■ **What you need to do**:
Please output all of the entries exactly and omit any images they hold.

<<<<

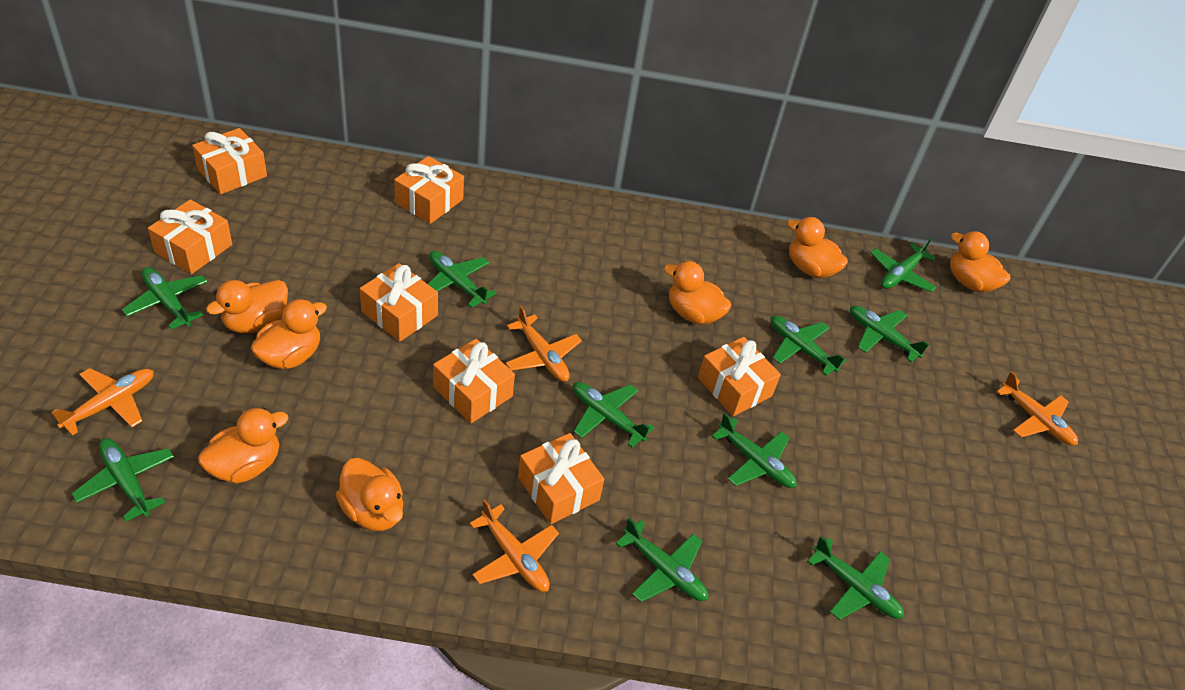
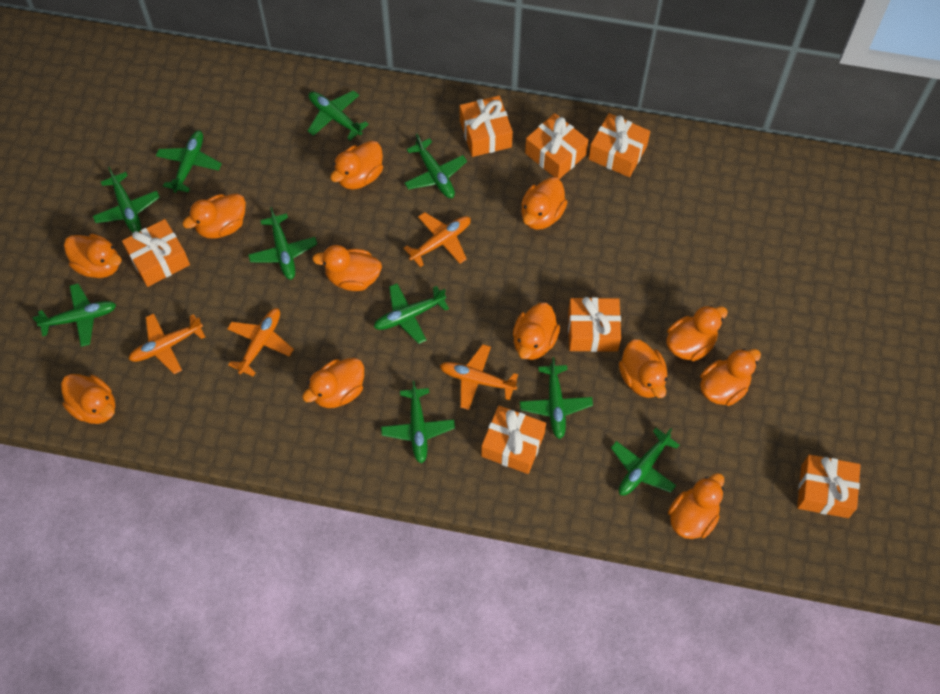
orange duck: 7 -> 12

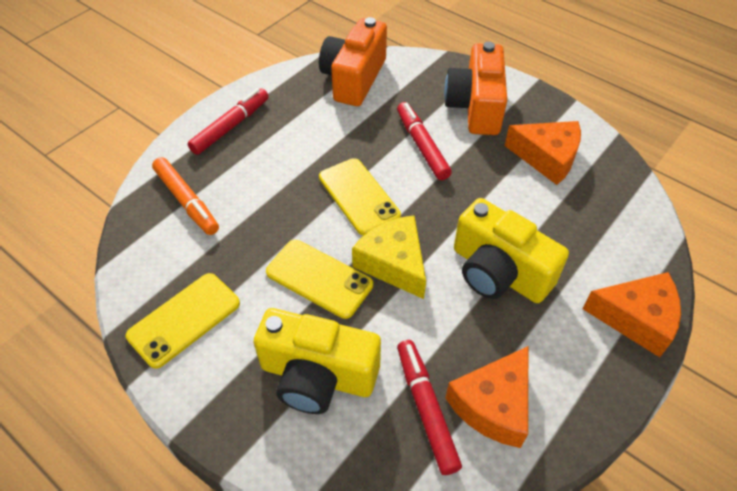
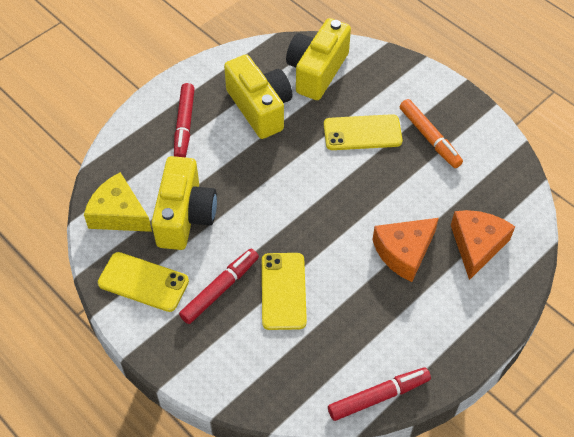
orange camera: 2 -> 0
orange cheese: 3 -> 2
yellow camera: 2 -> 3

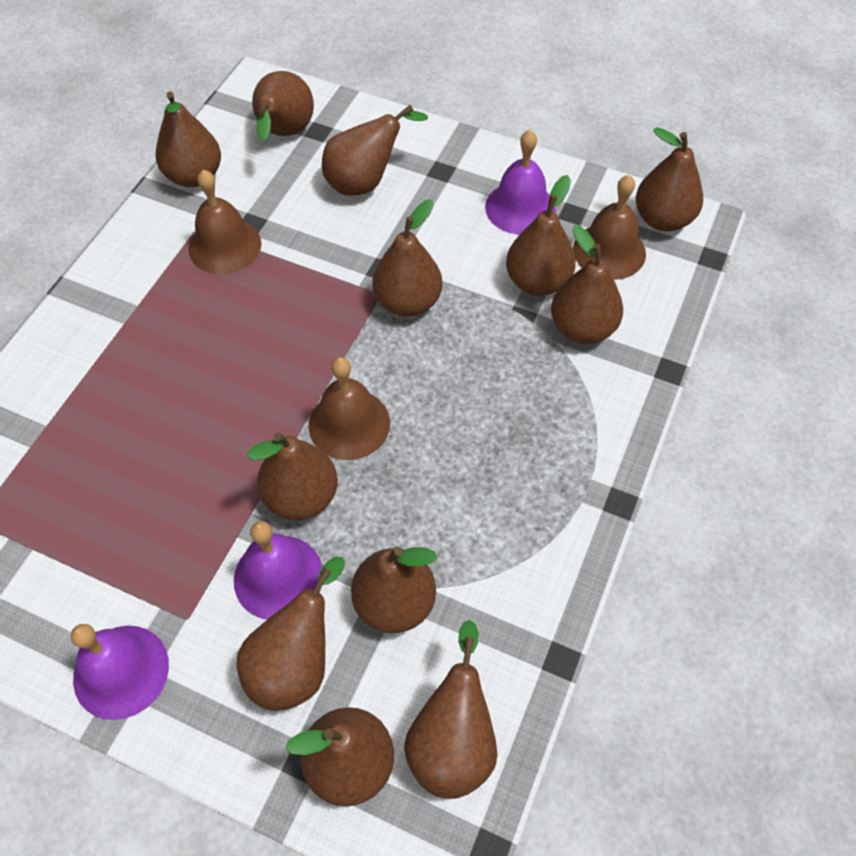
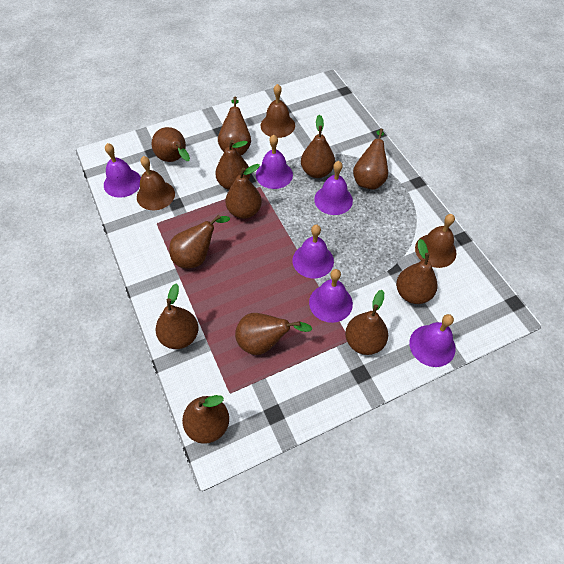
purple bell: 3 -> 6

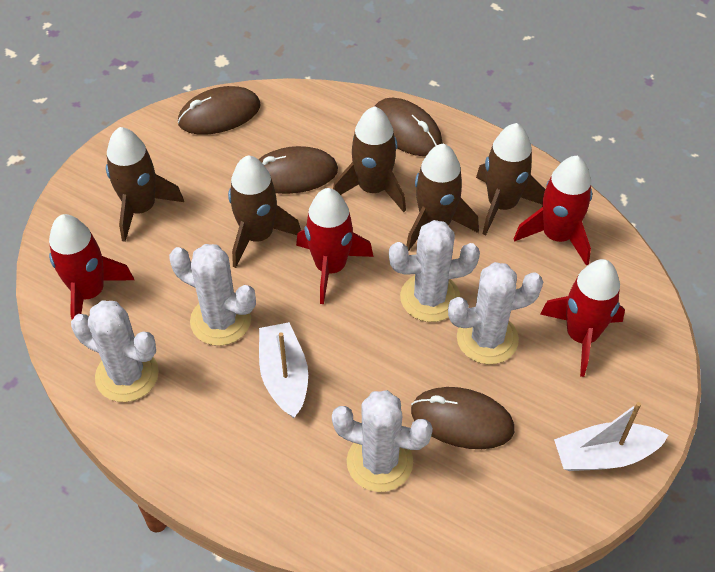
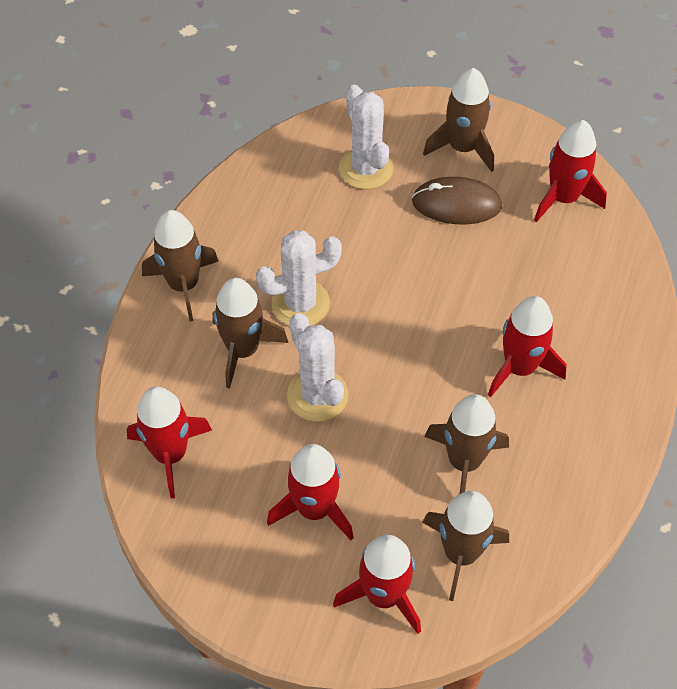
brown mouse: 4 -> 1
red rocket: 4 -> 5
white boat: 2 -> 0
white cactus: 5 -> 3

>>>>

■ **Answer for this exercise**:
orange duck: 7 -> 12

orange camera: 2 -> 0
orange cheese: 3 -> 2
yellow camera: 2 -> 3

purple bell: 3 -> 6

brown mouse: 4 -> 1
red rocket: 4 -> 5
white boat: 2 -> 0
white cactus: 5 -> 3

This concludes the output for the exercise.